▶ **Given data**
------------------------------------------------------------
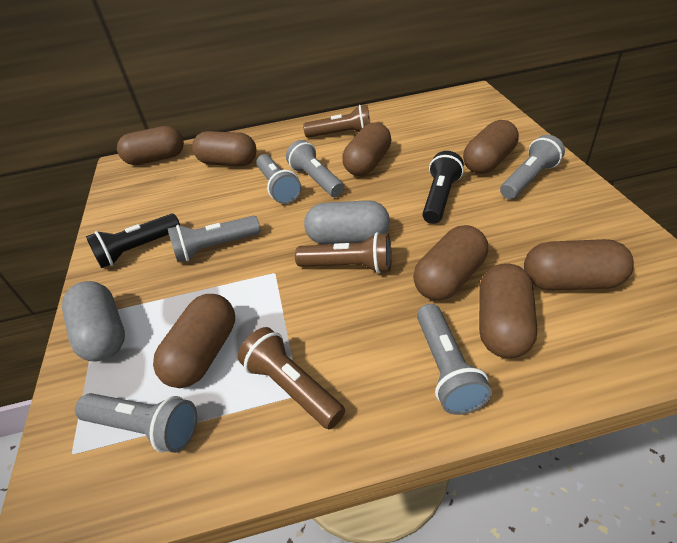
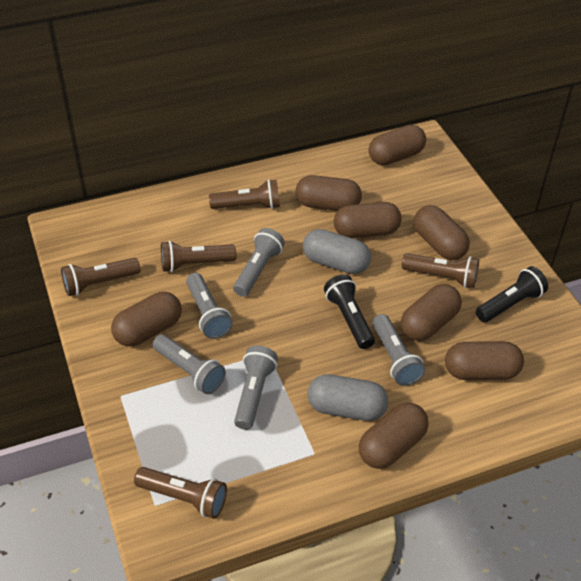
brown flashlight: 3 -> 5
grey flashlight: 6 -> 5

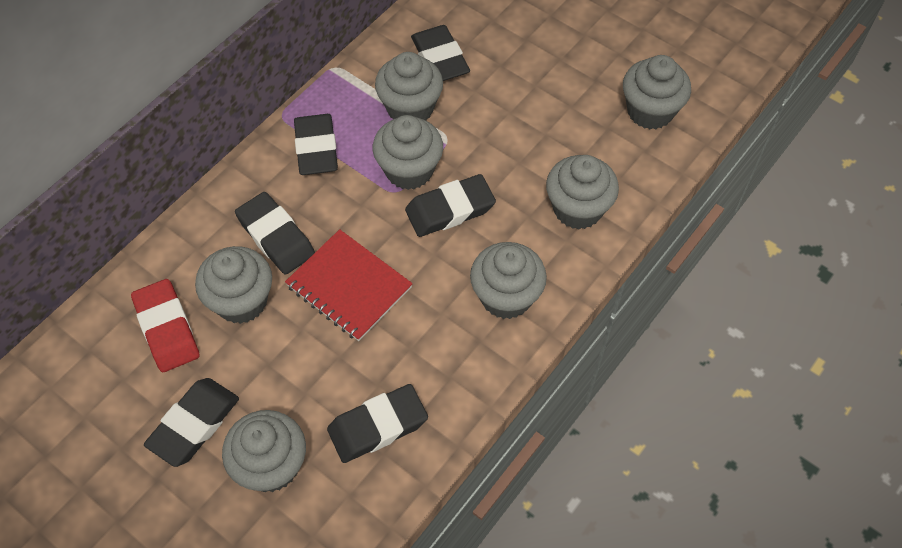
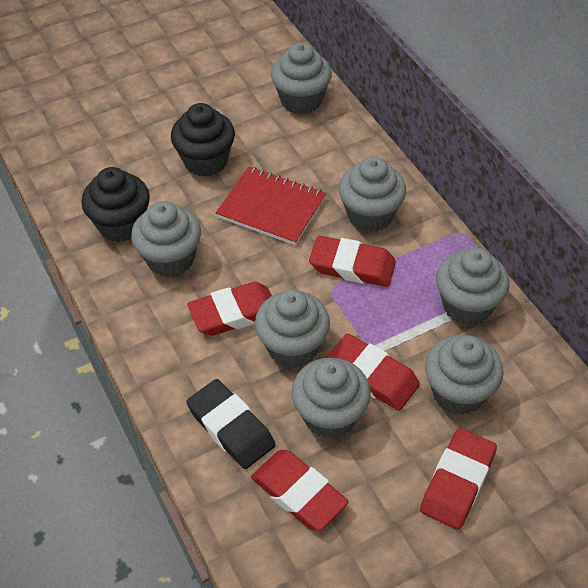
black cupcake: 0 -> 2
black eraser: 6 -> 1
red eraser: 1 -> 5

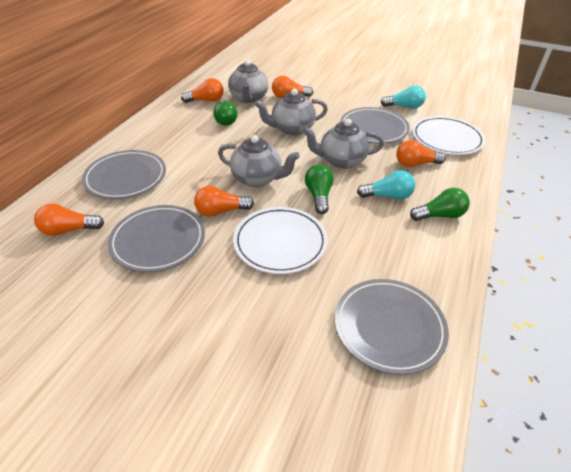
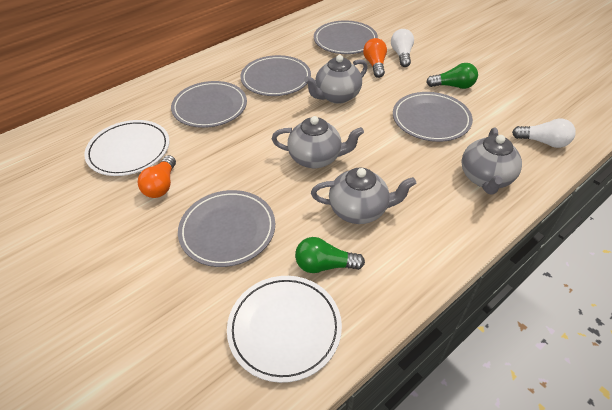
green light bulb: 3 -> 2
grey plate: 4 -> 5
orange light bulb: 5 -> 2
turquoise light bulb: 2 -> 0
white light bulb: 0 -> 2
------------------------------------------------------------
▶ **Problem description**
Gather each line in the entries above where the string "bulb" is found.

▶ **Task solution**
green light bulb: 3 -> 2
orange light bulb: 5 -> 2
turquoise light bulb: 2 -> 0
white light bulb: 0 -> 2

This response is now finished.